*** EXERCISE MATERIALS ***

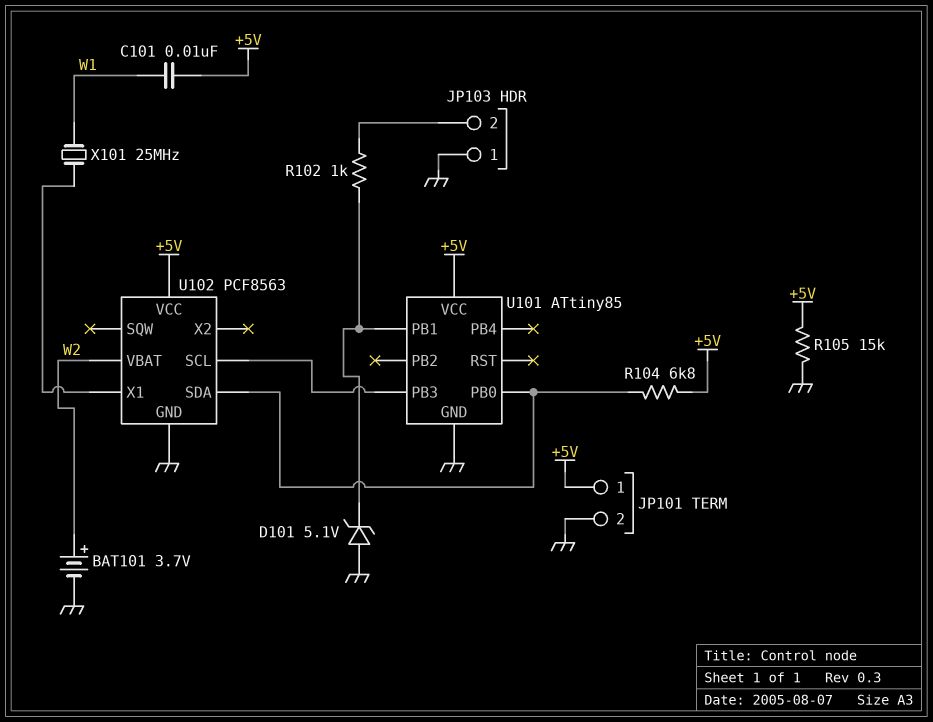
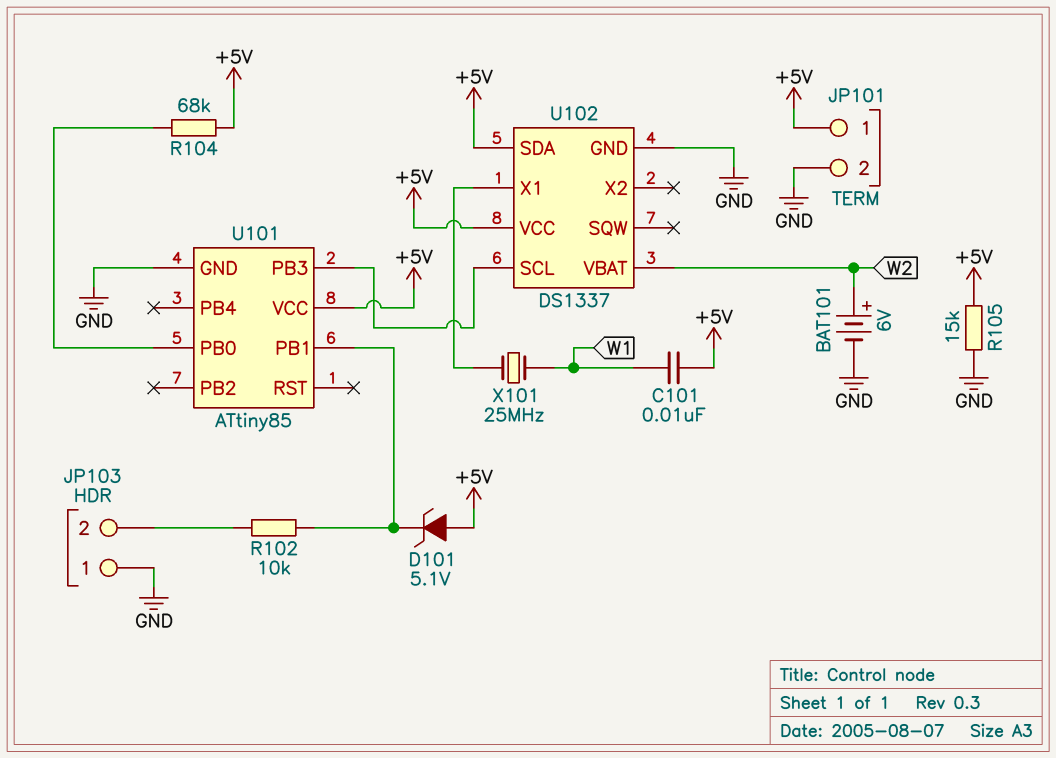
BAT101: 3.7V (plus W2, minus GND) -> 6V (plus W2, minus GND)
D101: zener 5.1V (A GND, K U101/PB1) -> zener 5.1V (A +5V, K U101/PB1)
R102: 1k (JP103/2, U101/PB1) -> 10k (JP103/2, U101/PB1)
R104: 6.8k (+5V, U101/PB0) -> 68k (+5V, U101/PB0)
U102: PCF8563 -> DS1337
U102 pin SDA: U101/PB0 -> +5V

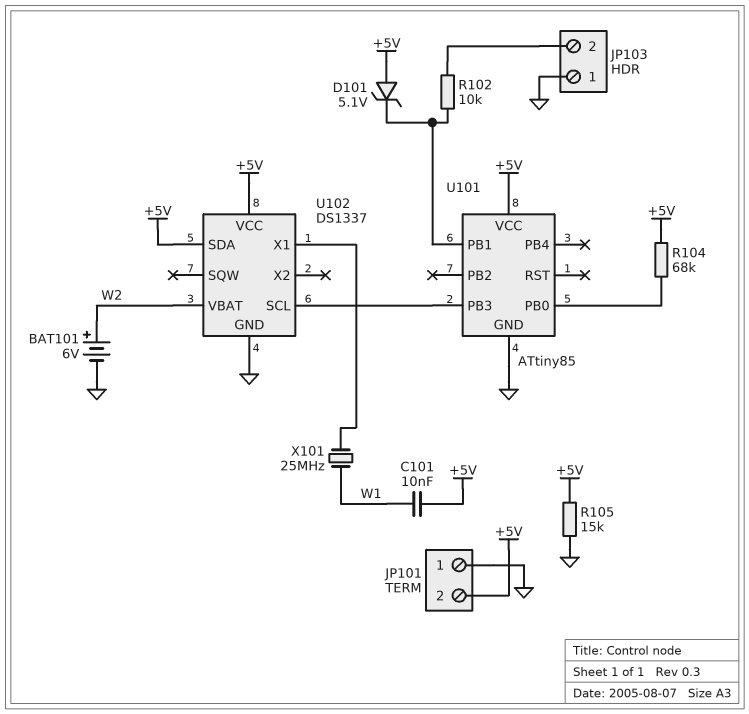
JP101 pin 1: +5V -> GND
JP101 pin 2: GND -> +5V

*** End of EXERCISE MATERIALS ***

__TASK TO CARRY OUT__: Using the listing above, copy exactly the lines from the one that contains "U102: PCF8563 -> DS1337" through its last line, both included, but not the pictures.

__REPLY__:
U102: PCF8563 -> DS1337
U102 pin SDA: U101/PB0 -> +5V

JP101 pin 1: +5V -> GND
JP101 pin 2: GND -> +5V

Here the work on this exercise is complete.